= Task material =
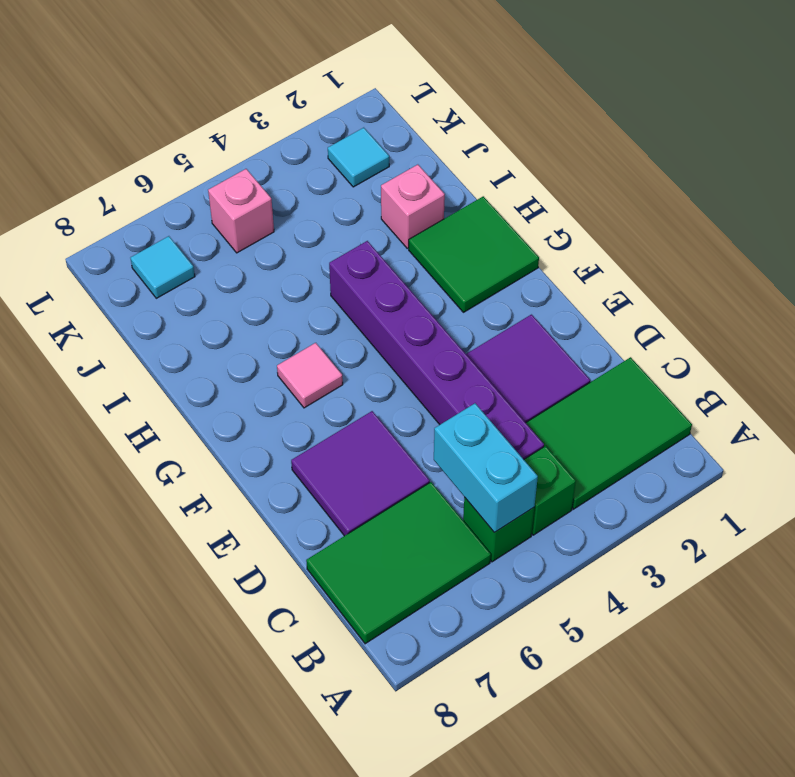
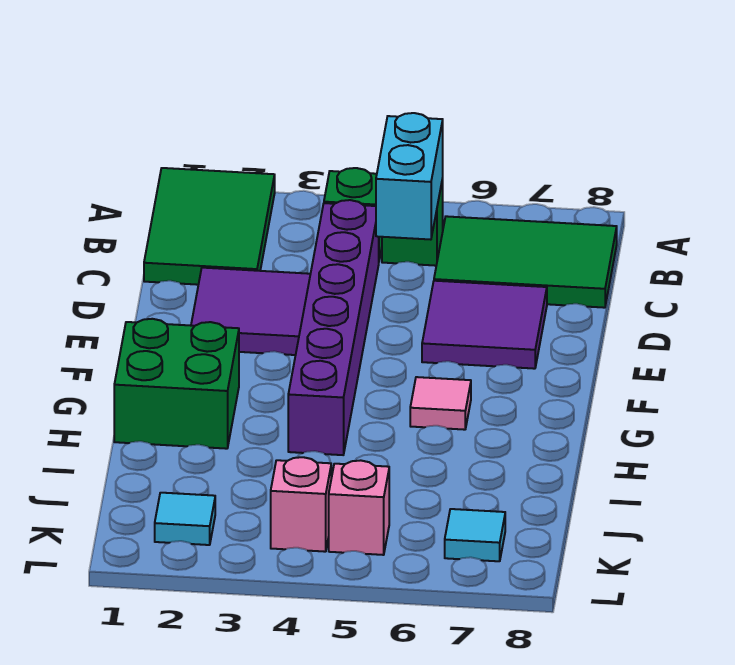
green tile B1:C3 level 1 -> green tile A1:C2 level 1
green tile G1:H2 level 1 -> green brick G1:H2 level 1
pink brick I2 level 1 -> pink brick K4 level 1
* * *
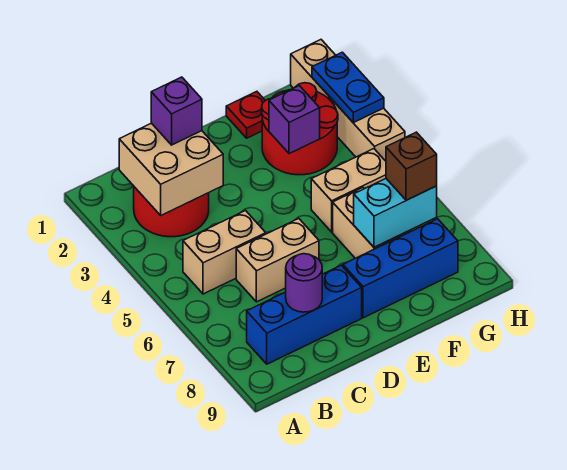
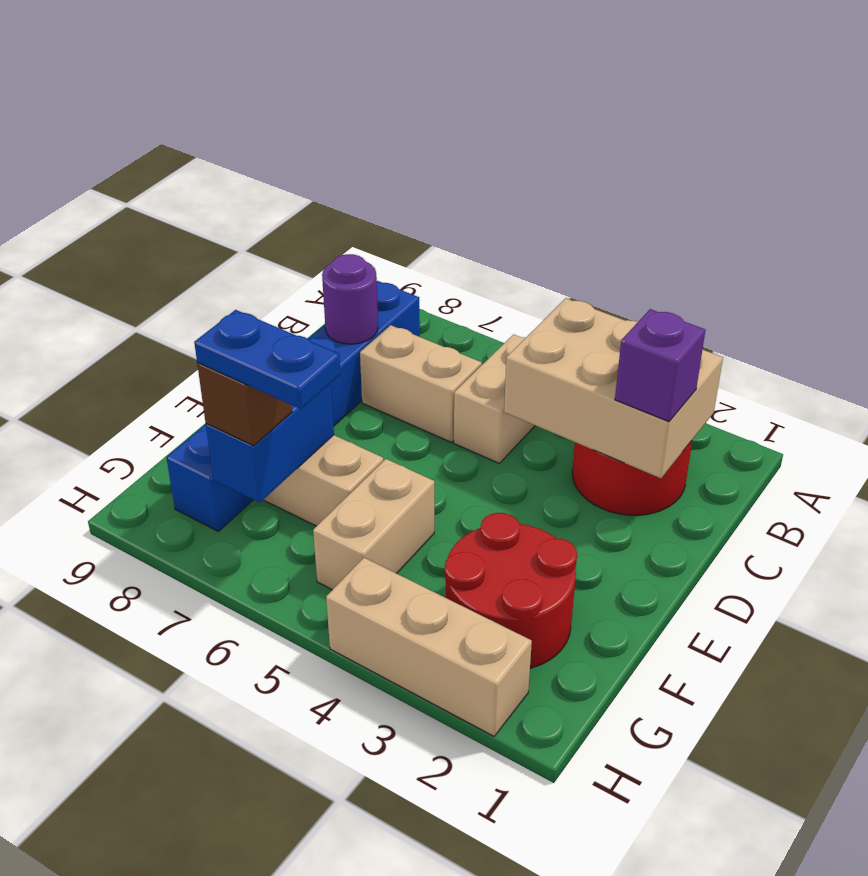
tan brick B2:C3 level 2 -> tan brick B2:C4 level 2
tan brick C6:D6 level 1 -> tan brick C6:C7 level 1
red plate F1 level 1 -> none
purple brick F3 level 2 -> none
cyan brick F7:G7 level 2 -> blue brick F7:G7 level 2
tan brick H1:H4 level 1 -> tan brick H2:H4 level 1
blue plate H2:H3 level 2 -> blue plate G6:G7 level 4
--
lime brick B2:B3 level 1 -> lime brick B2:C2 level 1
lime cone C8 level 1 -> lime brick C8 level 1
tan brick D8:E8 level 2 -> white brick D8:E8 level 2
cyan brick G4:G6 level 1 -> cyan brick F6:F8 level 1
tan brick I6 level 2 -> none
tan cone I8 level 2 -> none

= Your task =
Which of the lines above mention the word "cyan"? Pull those lines out.

= Solution to the problem =
cyan brick F7:G7 level 2 -> blue brick F7:G7 level 2
cyan brick G4:G6 level 1 -> cyan brick F6:F8 level 1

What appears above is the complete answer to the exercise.